Print the data that follows exactly, leaving nothing out.

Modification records
▼

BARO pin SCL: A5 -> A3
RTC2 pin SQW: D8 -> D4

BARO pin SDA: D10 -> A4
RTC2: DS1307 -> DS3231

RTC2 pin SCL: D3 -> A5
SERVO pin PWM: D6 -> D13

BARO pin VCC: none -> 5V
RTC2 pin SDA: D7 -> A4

▲

(ANSWER TO THIS TASK):
BARO pin SCL: A5 -> A3
RTC2 pin SQW: D8 -> D4

BARO pin SDA: D10 -> A4
RTC2: DS1307 -> DS3231

RTC2 pin SCL: D3 -> A5
SERVO pin PWM: D6 -> D13

BARO pin VCC: none -> 5V
RTC2 pin SDA: D7 -> A4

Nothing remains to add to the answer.